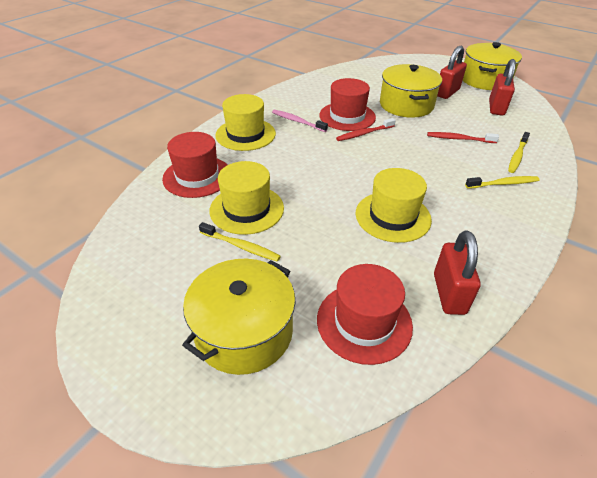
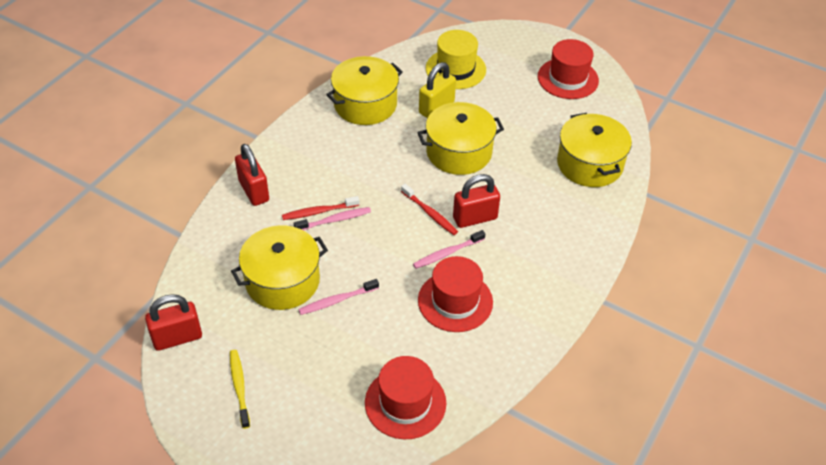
pink toothbrush: 1 -> 3
yellow hat: 3 -> 1
yellow padlock: 0 -> 1
yellow pot: 3 -> 4
yellow toothbrush: 3 -> 1

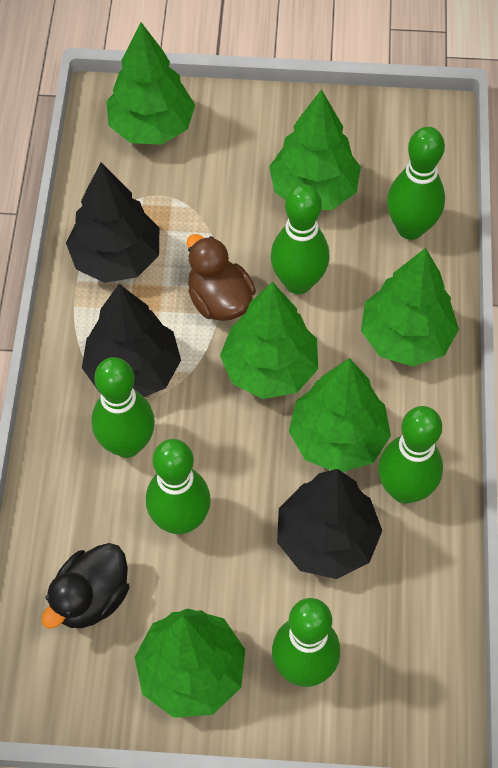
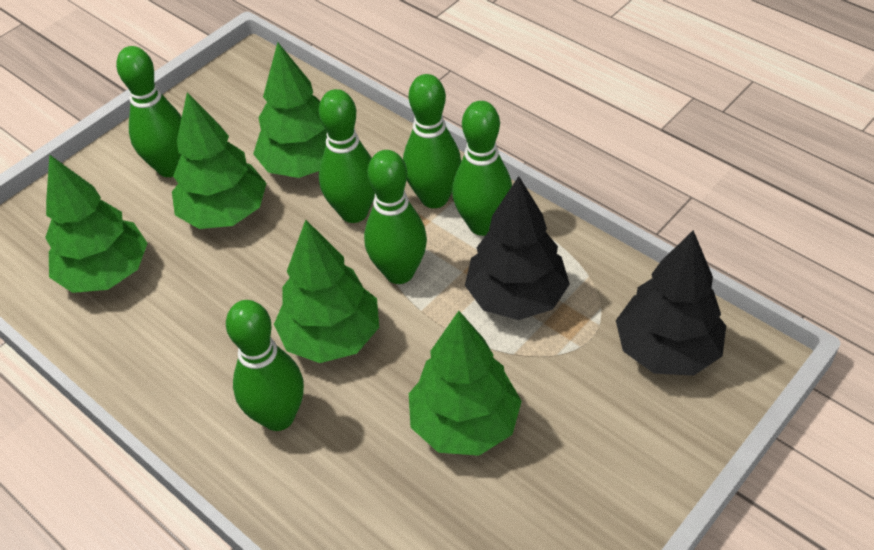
black duck: 1 -> 0
black tree: 3 -> 2
brown duck: 1 -> 0
green tree: 6 -> 5

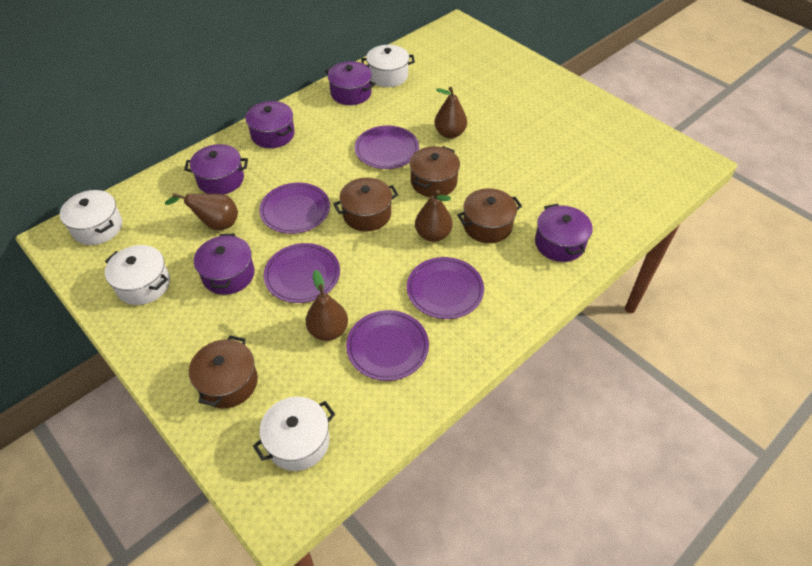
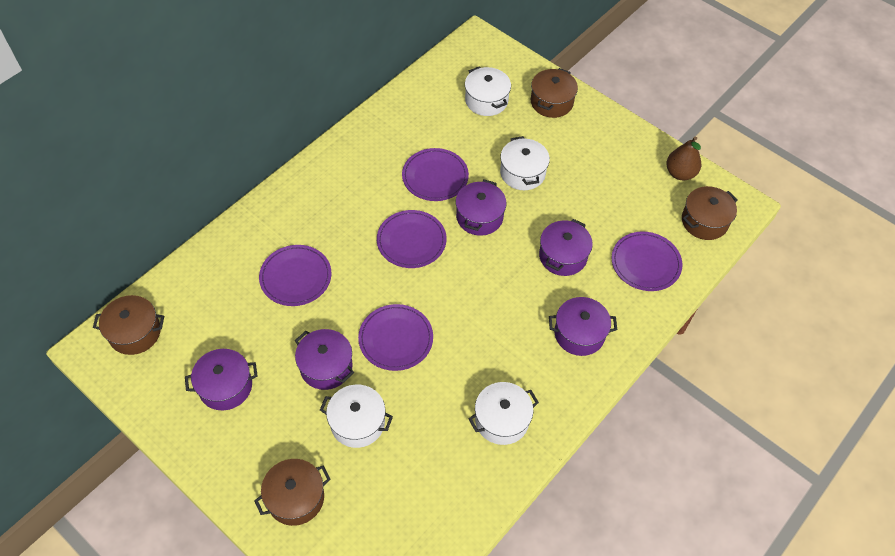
brown pear: 4 -> 1

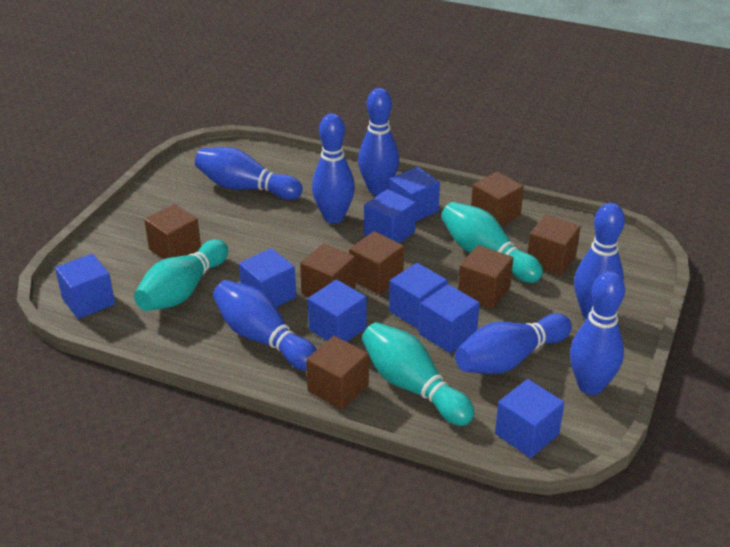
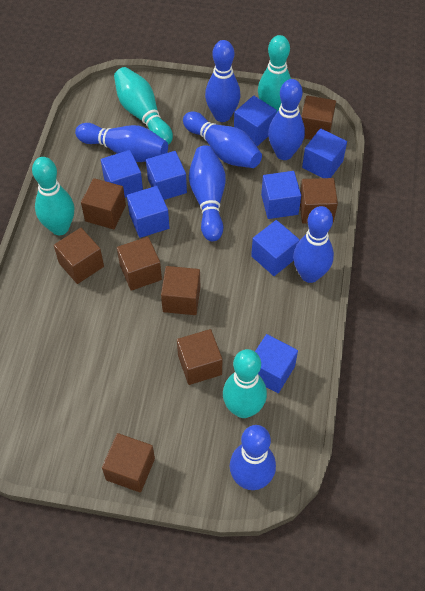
brown cube: 7 -> 8
turquoise bowling pin: 3 -> 4

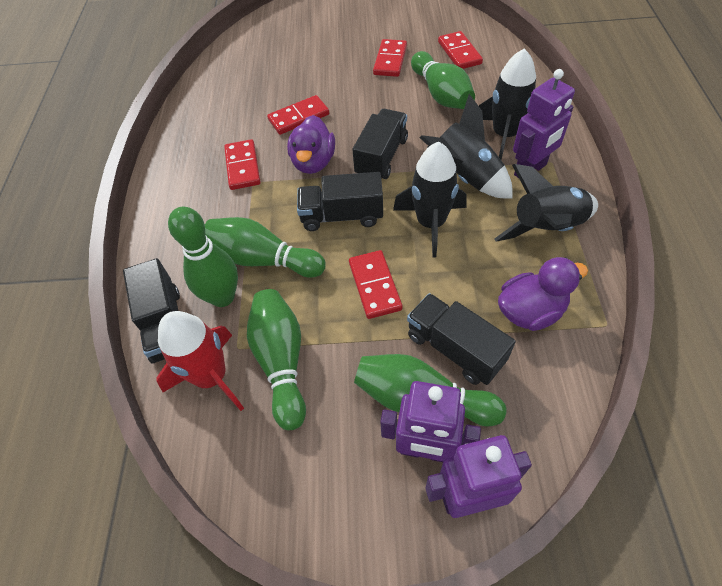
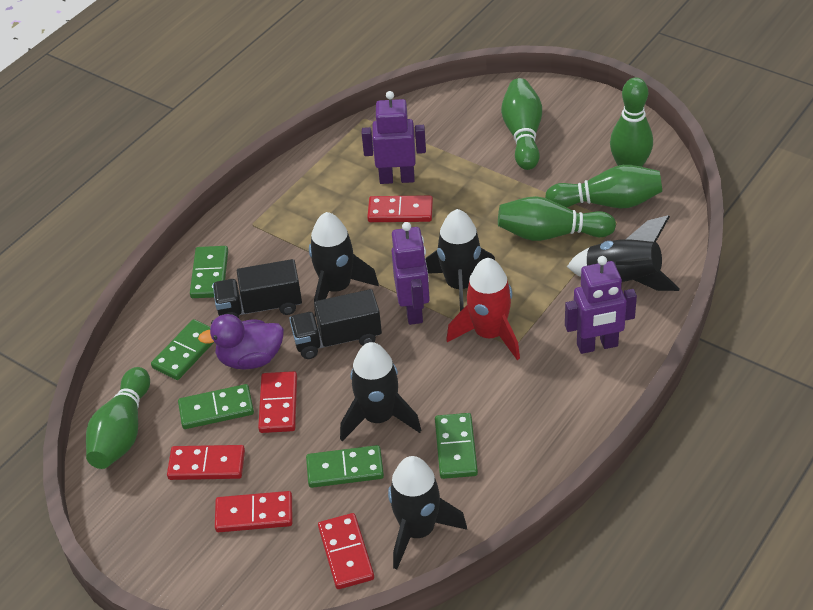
black rocket: 4 -> 5
black truck: 4 -> 2
green domino: 0 -> 5
purple duck: 2 -> 1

+--

(EXERCISE AIM)
Exact copies of the lines from the one with "black rocket: 4 -> 5" through the final line of the listing should be returned, and no other lines.

(EXPECTED ANSWER)
black rocket: 4 -> 5
black truck: 4 -> 2
green domino: 0 -> 5
purple duck: 2 -> 1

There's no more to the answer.